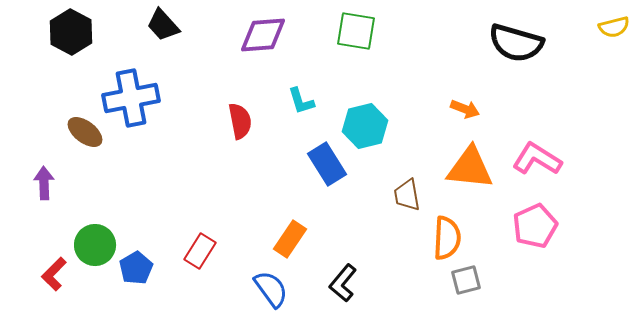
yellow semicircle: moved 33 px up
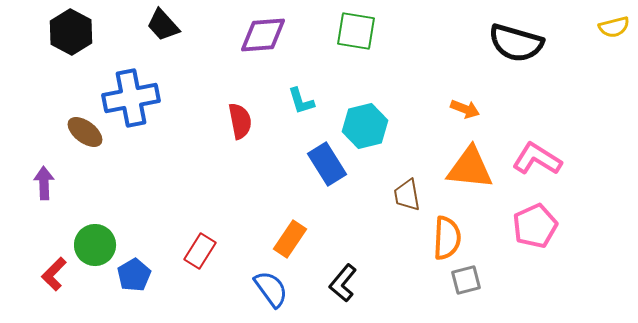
blue pentagon: moved 2 px left, 7 px down
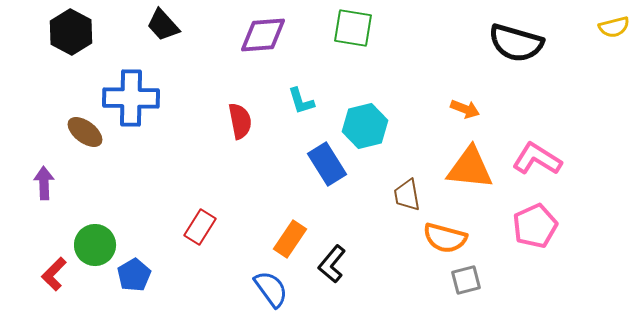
green square: moved 3 px left, 3 px up
blue cross: rotated 12 degrees clockwise
orange semicircle: moved 2 px left; rotated 102 degrees clockwise
red rectangle: moved 24 px up
black L-shape: moved 11 px left, 19 px up
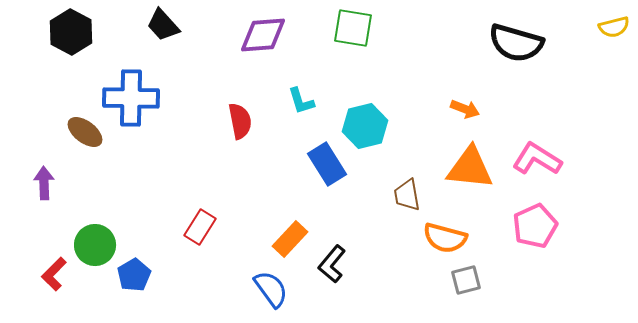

● Task instructions
Write out every text line in the items above word for word, leaving out the pictures.

● Expected output
yellow semicircle: moved 33 px up
blue pentagon: moved 2 px left, 7 px down
green square: moved 3 px left, 3 px up
blue cross: rotated 12 degrees clockwise
orange semicircle: moved 2 px left; rotated 102 degrees clockwise
red rectangle: moved 24 px up
black L-shape: moved 11 px left, 19 px up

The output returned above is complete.